## ACTION ITEM
You are asked to filter the data below and copy every line holding "ROLLER".

[[ INPUT DATA, beginning ]]

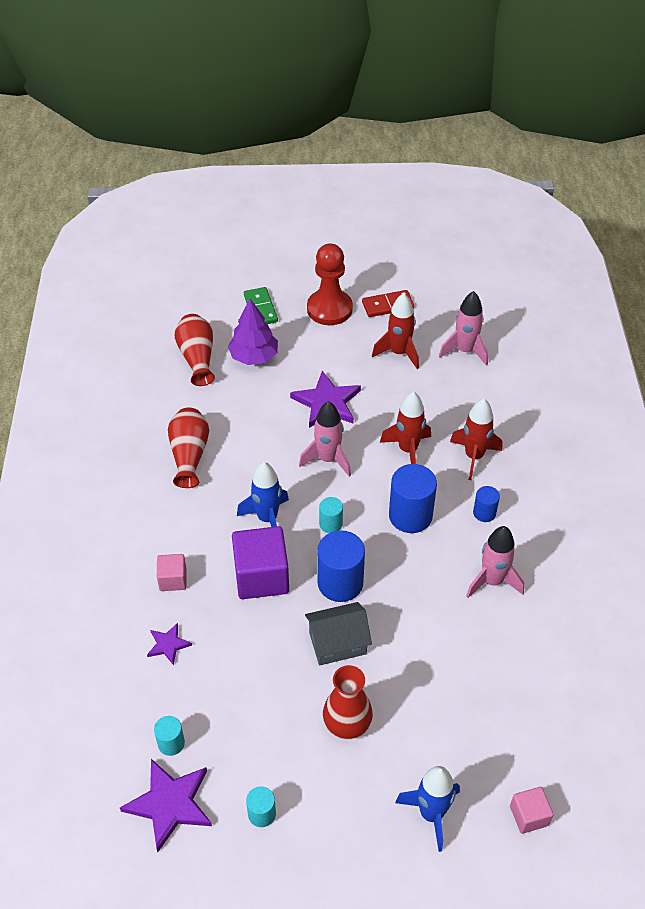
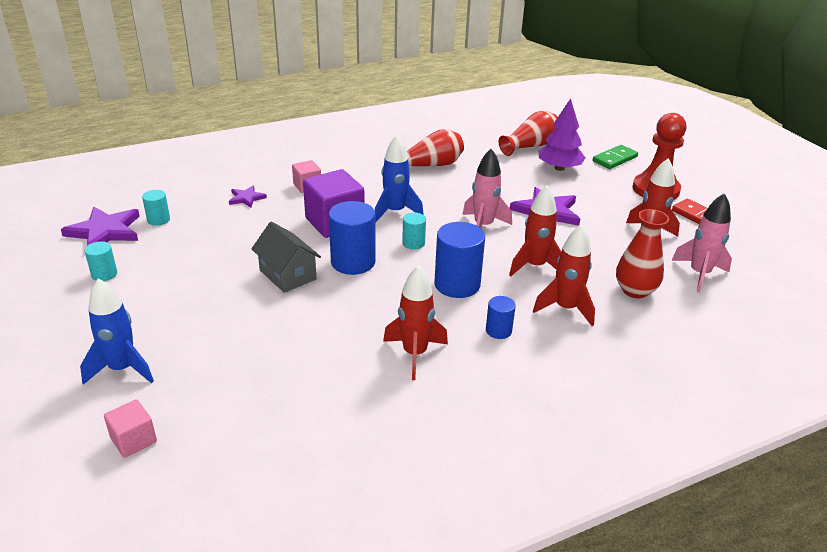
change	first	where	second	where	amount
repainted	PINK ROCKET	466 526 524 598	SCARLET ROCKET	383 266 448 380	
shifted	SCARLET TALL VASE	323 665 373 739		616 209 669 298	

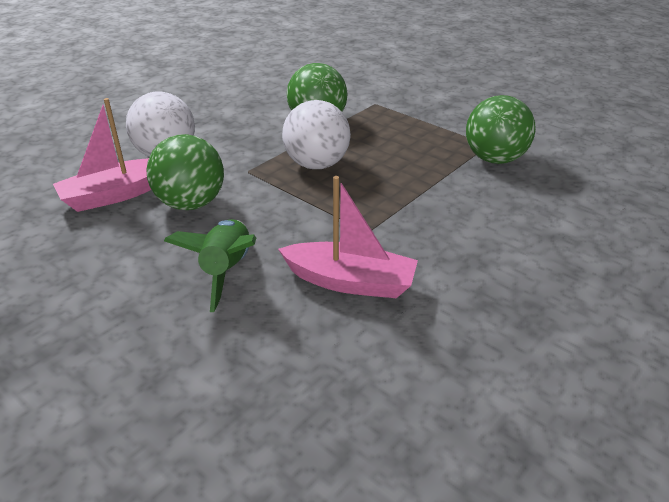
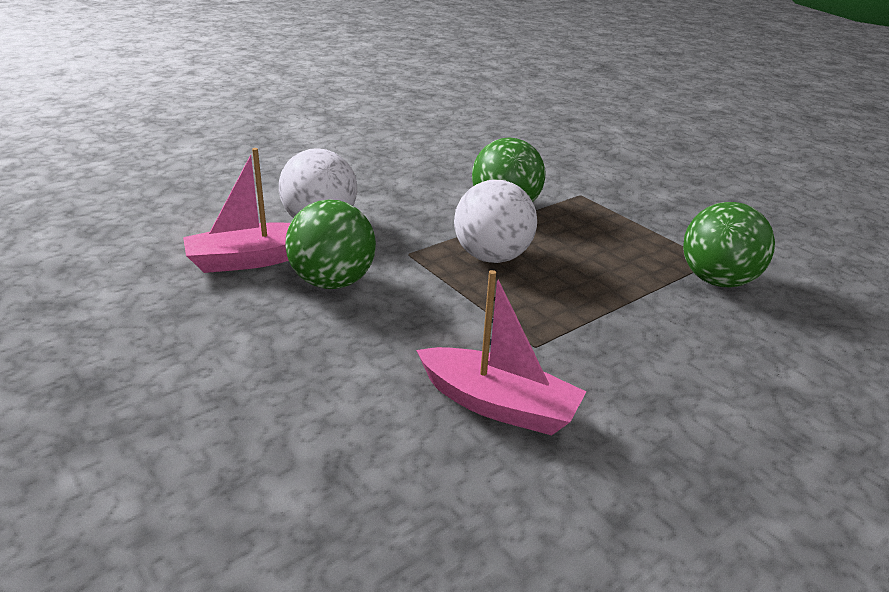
change	first	where	second	where	amount
gone	GREEN ROCKET	164 219 256 312			

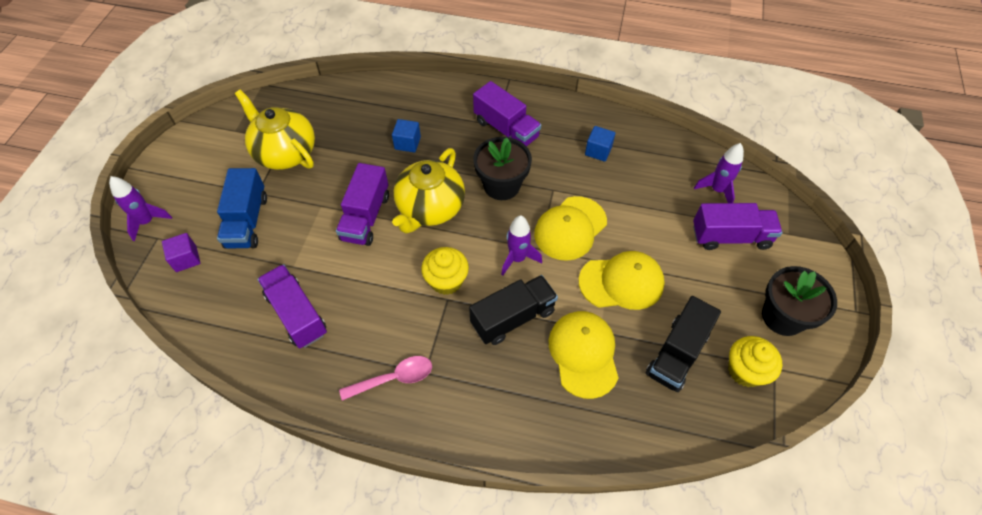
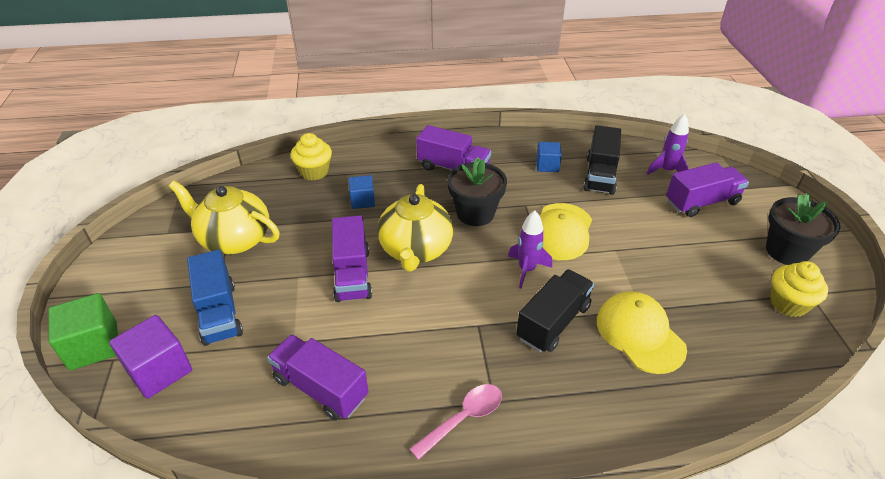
change	first	where	second	where	amount
swapped	VIOLET ROCKET	109 176 172 241	GREEN BLOCK	48 293 118 371	
scaled	VIOLET BLOCK	162 233 200 272		109 315 192 399	x1.62
shifted	YELLOW MUFFIN	421 247 469 295		291 133 332 181	
shifted	JET-BLACK LORRY	646 296 721 392		583 125 621 195	
gone	YELLOW PEAKED CAP	579 251 665 310			

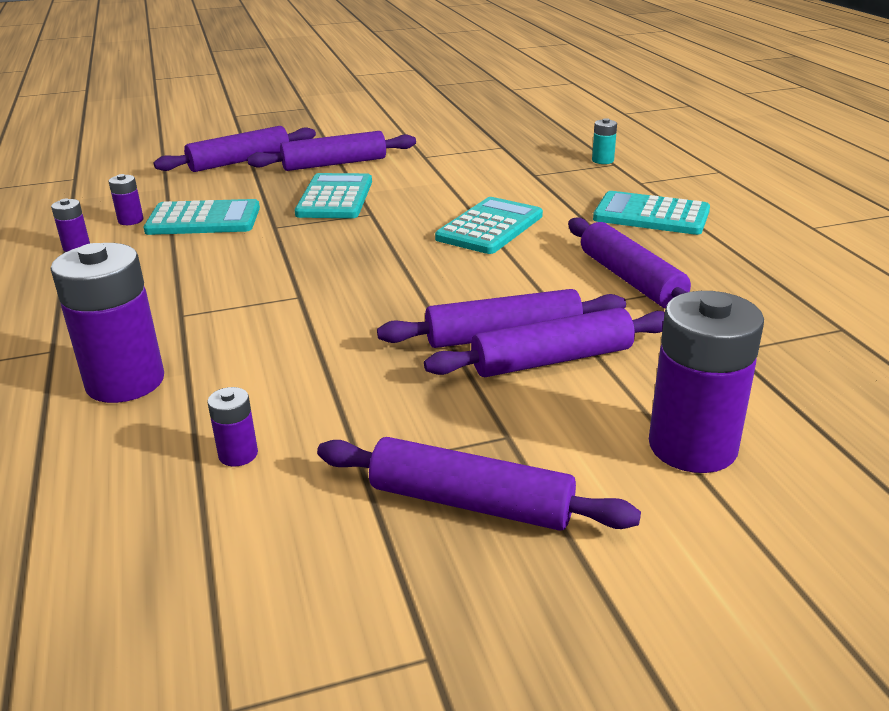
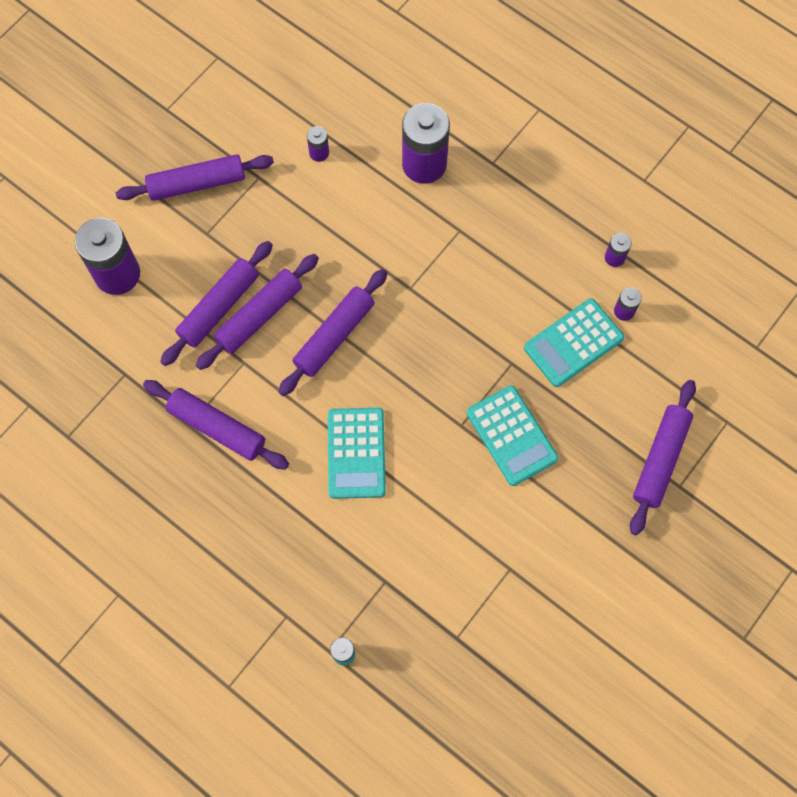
change	first	where	second	where	amount
shifted	VIOLET PASTRY ROLLER	247 131 416 171		278 269 388 396	
gone	AQUA POCKET CALCULATOR	593 191 710 235			

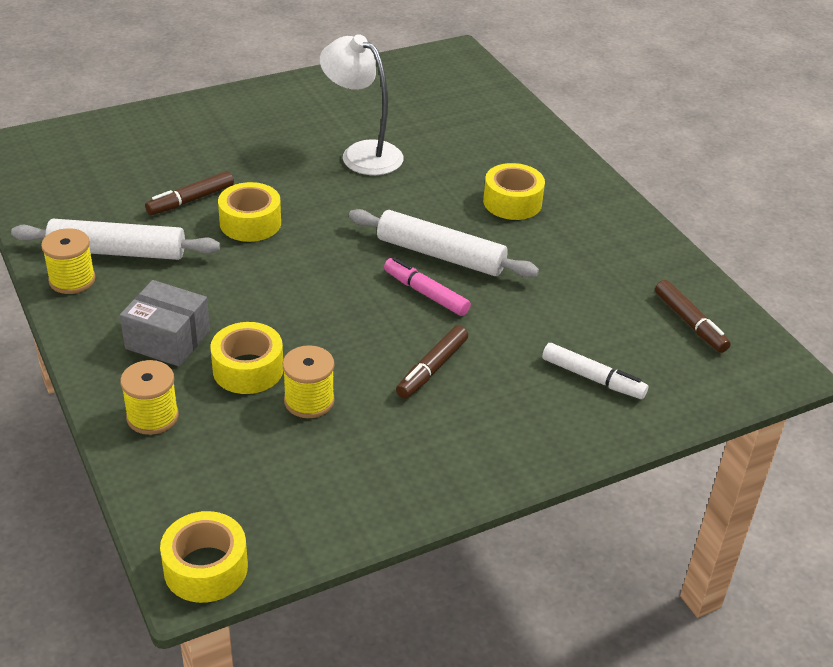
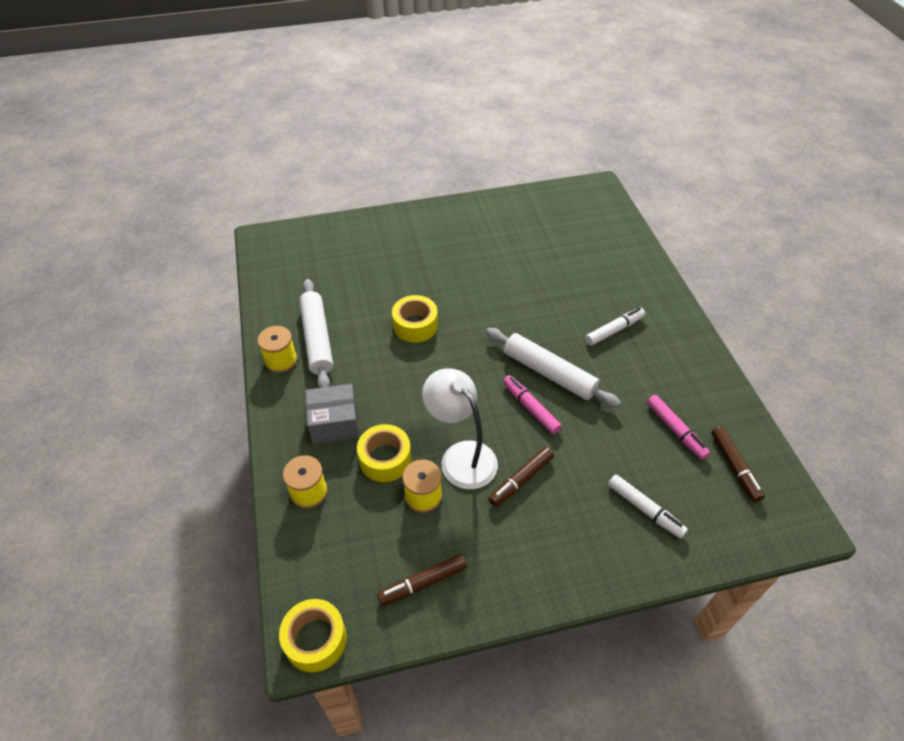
change	first	where	second	where	amount
rotated	WHITE PASTRY ROLLER	11 219 220 260		299 279 333 388	60 degrees clockwise
rotated	GRAY BOX	120 280 210 367		306 384 359 444	45 degrees counterclockwise
shifted	RUSSET MARKER PEN	145 171 234 215		377 554 467 606	
shifted	WHITE LAMP	320 34 404 175		422 368 498 489	
swapped	YELLOW TAPE	483 163 545 220	WHITE MARKER PEN	585 308 645 346	
new			PINK MARKER PEN	647 395 710 460	

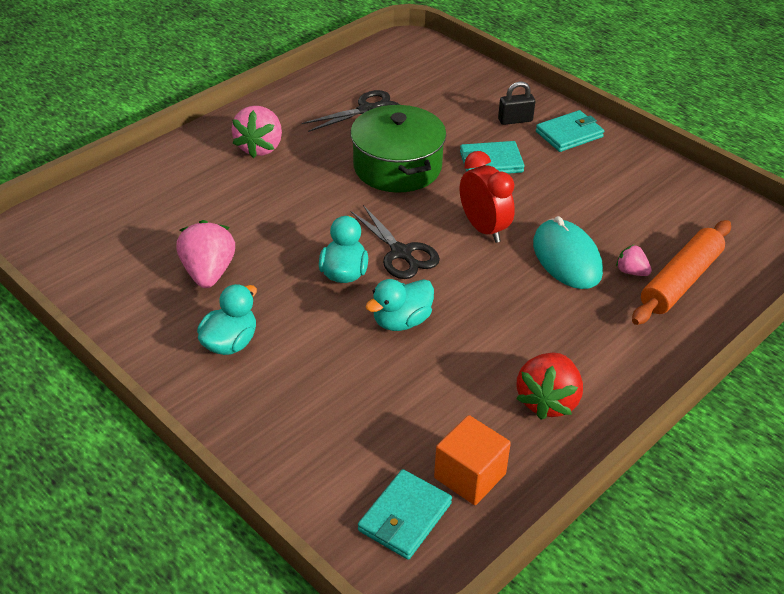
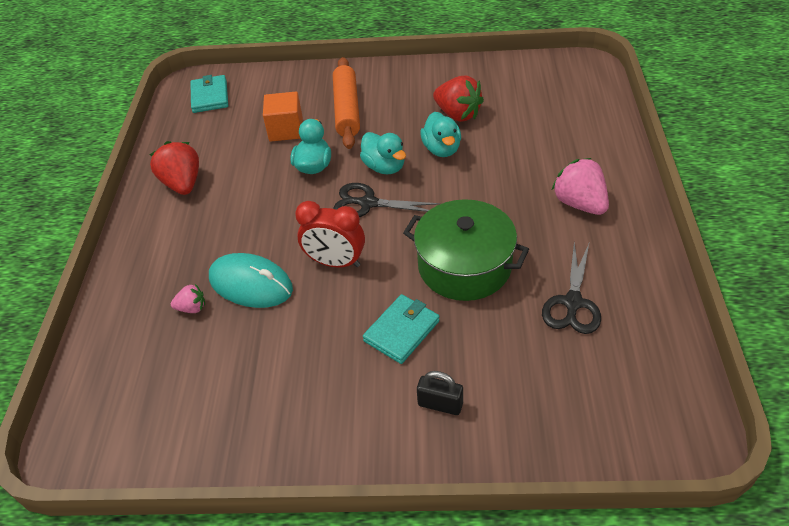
change	first	where	second	where	amount
shifted	ORANGE-COLOURED BLOCK	434 415 511 505		263 92 303 142	
shifted	ORANGE-COLOURED PASTRY ROLLER	632 220 731 325		333 57 360 149	
rotated	JET-BLACK LOCK	498 81 535 125		417 371 463 415	75 degrees clockwise
shifted	AQUA RUBBER DUCK	197 284 257 355		420 112 461 157	
repainted	PINK BERRY	176 220 235 288	SCARLET BERRY	433 76 484 122	
gone	AQUA CARD WALLET	536 110 604 152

[[ INPUT DATA, end ]]

## ANSWER TO THIS PROBLEM
shifted	VIOLET PASTRY ROLLER	247 131 416 171		278 269 388 396	
rotated	WHITE PASTRY ROLLER	11 219 220 260		299 279 333 388	60 degrees clockwise
shifted	ORANGE-COLOURED PASTRY ROLLER	632 220 731 325		333 57 360 149	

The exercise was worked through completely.